- **Work instruction**
Below are the records to retype. Keep every character exactly and leave out the pictures.

- **Items listed in a dataset**
= = =
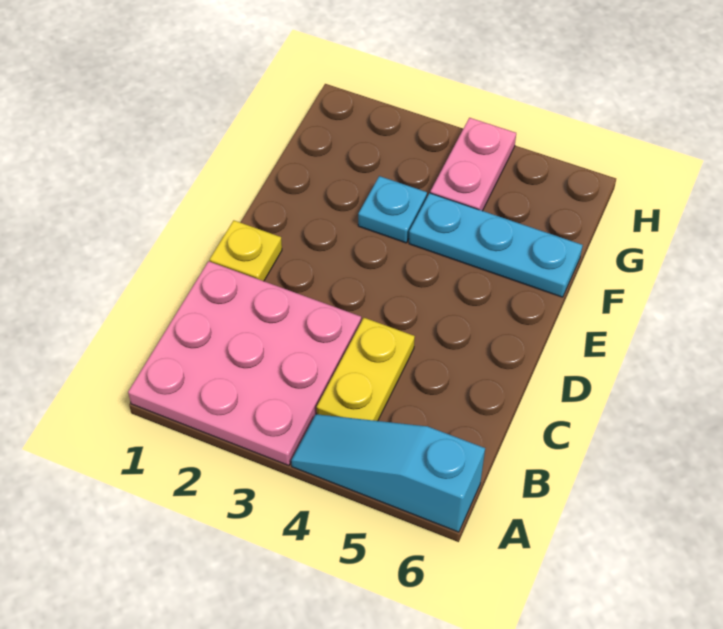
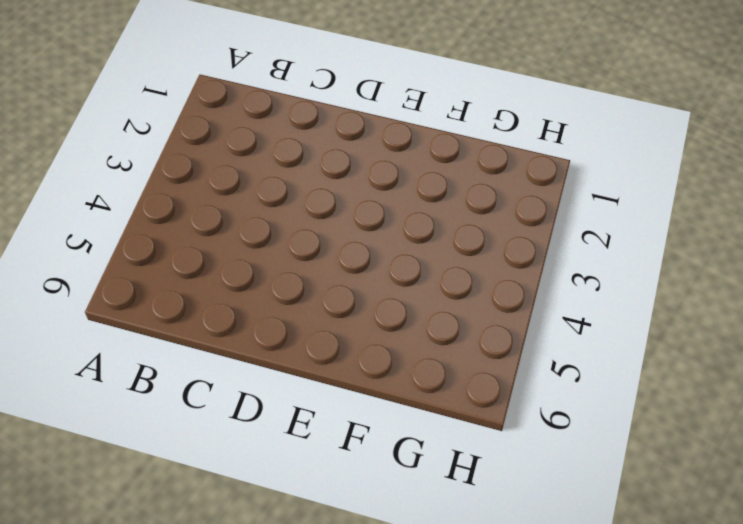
none -> pink plate A1:C3 level 1
none -> cyan slope A4:A6 level 1 top 6

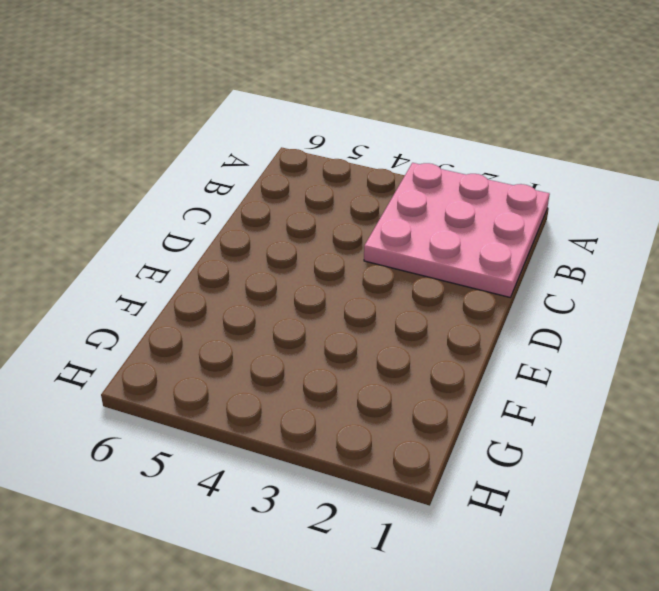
none -> cyan slope A4:A6 level 1 top 6
none -> yellow plate B4:C4 level 1

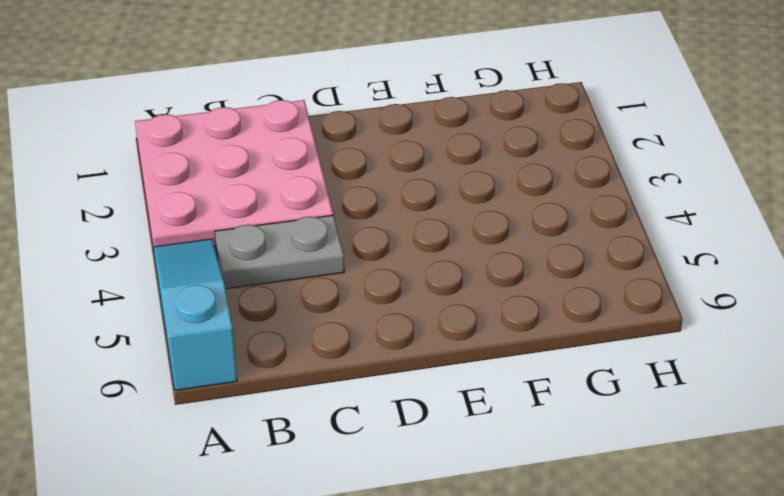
grey plate B4:C4 level 1 -> yellow plate B4:C4 level 1
none -> yellow plate D1 level 1
none -> cyan plate F3 level 1

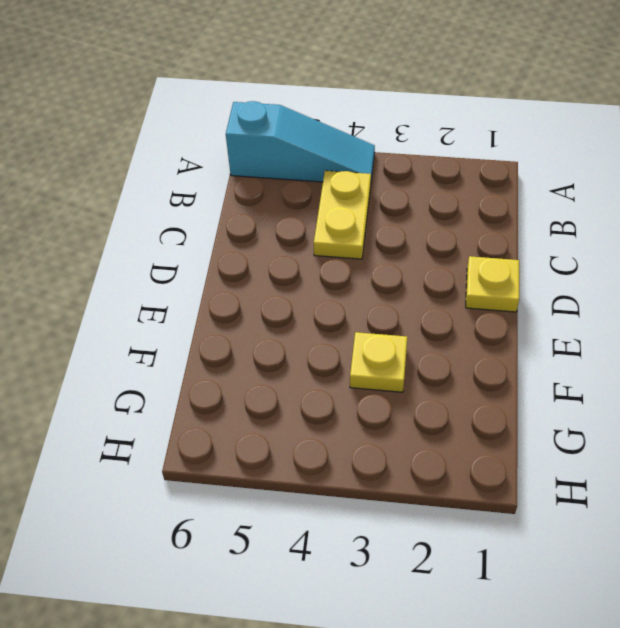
yellow plate F3 level 1 -> cyan plate F3 level 1
none -> pink plate A1:C3 level 1
none -> cyan plate F4:F6 level 1

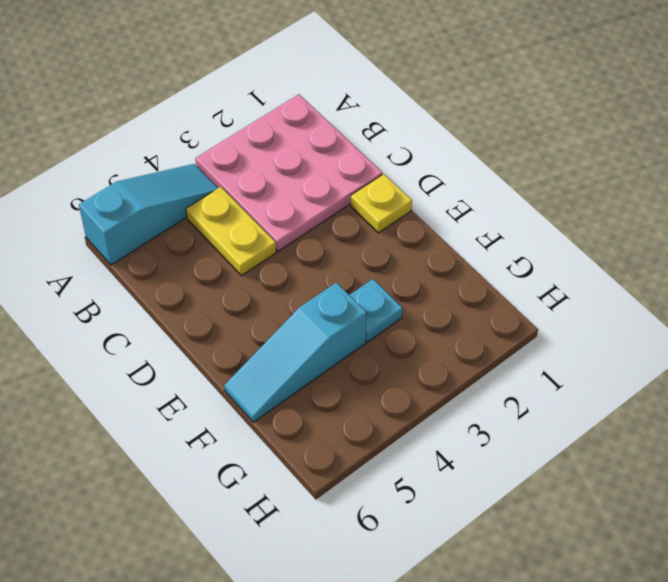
cyan slope F4:F6 level 1 top 4 -> cyan plate F4:F6 level 1
none -> pink plate G4:H4 level 1

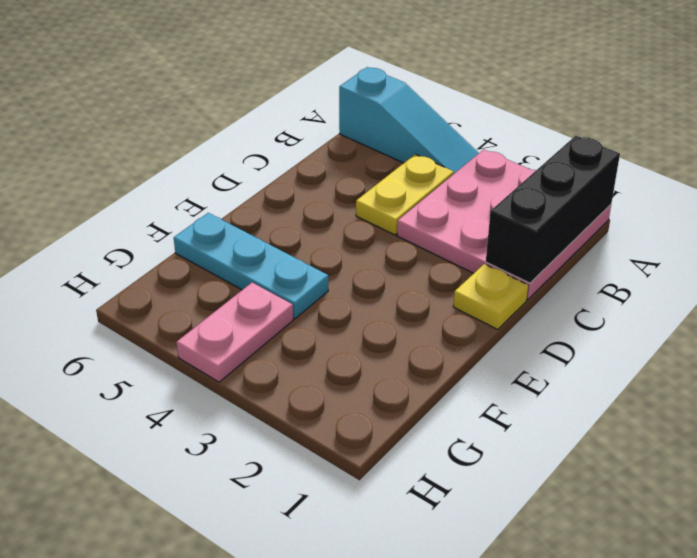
black brick A1:C1 level 2 -> none
none -> cyan plate F3 level 1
= = =
- **Your solution**
none -> pink plate A1:C3 level 1
none -> cyan slope A4:A6 level 1 top 6

none -> cyan slope A4:A6 level 1 top 6
none -> yellow plate B4:C4 level 1

grey plate B4:C4 level 1 -> yellow plate B4:C4 level 1
none -> yellow plate D1 level 1
none -> cyan plate F3 level 1

yellow plate F3 level 1 -> cyan plate F3 level 1
none -> pink plate A1:C3 level 1
none -> cyan plate F4:F6 level 1

cyan slope F4:F6 level 1 top 4 -> cyan plate F4:F6 level 1
none -> pink plate G4:H4 level 1

black brick A1:C1 level 2 -> none
none -> cyan plate F3 level 1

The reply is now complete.